↓↓↓

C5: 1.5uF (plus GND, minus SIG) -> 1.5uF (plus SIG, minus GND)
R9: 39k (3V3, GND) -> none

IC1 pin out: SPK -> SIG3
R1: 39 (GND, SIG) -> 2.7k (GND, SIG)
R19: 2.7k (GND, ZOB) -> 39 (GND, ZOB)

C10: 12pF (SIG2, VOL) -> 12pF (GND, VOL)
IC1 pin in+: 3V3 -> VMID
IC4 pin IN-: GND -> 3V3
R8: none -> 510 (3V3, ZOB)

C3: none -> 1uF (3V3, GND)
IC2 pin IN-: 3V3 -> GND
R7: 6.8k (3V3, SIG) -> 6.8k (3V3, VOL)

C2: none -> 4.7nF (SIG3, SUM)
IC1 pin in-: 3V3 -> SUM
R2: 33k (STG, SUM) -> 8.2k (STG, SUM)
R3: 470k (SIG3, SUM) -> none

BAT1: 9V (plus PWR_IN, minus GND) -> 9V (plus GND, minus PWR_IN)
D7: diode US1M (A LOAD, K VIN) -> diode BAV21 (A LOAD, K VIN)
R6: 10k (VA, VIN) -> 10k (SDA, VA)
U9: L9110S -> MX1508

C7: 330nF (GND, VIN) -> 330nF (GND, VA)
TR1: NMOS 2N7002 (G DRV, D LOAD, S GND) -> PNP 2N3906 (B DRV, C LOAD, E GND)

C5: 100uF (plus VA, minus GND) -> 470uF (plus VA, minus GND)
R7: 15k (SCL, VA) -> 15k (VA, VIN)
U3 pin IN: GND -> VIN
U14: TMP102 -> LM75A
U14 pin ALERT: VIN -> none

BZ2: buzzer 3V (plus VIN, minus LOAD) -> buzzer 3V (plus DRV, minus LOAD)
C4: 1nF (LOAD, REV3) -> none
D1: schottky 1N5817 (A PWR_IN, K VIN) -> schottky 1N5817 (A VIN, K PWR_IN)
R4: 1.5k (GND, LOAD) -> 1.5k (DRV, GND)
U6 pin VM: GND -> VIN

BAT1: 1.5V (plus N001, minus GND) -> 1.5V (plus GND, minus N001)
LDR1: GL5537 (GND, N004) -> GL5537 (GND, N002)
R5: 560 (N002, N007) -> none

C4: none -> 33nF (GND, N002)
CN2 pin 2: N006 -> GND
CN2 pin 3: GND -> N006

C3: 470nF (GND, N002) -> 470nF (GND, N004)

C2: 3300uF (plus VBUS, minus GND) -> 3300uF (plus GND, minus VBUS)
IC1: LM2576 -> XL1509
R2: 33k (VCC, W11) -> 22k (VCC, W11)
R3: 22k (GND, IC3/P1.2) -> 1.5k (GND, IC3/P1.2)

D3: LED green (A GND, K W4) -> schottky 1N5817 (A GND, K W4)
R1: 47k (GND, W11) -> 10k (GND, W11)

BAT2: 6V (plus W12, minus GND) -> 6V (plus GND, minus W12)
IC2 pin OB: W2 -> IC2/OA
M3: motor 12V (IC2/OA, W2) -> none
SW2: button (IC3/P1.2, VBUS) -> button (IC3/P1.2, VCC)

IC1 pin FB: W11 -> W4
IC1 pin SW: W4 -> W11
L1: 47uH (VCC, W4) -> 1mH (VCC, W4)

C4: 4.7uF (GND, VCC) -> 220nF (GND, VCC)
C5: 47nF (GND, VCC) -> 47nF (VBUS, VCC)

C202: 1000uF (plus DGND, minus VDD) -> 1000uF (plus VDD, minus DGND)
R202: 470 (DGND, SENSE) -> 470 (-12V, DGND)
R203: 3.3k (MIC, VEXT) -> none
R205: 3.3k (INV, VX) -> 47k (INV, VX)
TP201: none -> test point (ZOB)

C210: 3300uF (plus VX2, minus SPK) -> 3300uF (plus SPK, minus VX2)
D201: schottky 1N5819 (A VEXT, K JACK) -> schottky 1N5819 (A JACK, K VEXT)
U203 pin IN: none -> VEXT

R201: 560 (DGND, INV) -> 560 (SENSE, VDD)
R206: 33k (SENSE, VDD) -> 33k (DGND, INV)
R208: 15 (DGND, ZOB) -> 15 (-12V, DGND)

↑↑↑

_Task requirements_
Copy out exactly the line holding "C5: 47nF (GND, VCC) -> 47nF (VBUS, VCC)" and each line after it through the end of the entries, and leave out everything else.

_Exercise output_
C5: 47nF (GND, VCC) -> 47nF (VBUS, VCC)

C202: 1000uF (plus DGND, minus VDD) -> 1000uF (plus VDD, minus DGND)
R202: 470 (DGND, SENSE) -> 470 (-12V, DGND)
R203: 3.3k (MIC, VEXT) -> none
R205: 3.3k (INV, VX) -> 47k (INV, VX)
TP201: none -> test point (ZOB)

C210: 3300uF (plus VX2, minus SPK) -> 3300uF (plus SPK, minus VX2)
D201: schottky 1N5819 (A VEXT, K JACK) -> schottky 1N5819 (A JACK, K VEXT)
U203 pin IN: none -> VEXT

R201: 560 (DGND, INV) -> 560 (SENSE, VDD)
R206: 33k (SENSE, VDD) -> 33k (DGND, INV)
R208: 15 (DGND, ZOB) -> 15 (-12V, DGND)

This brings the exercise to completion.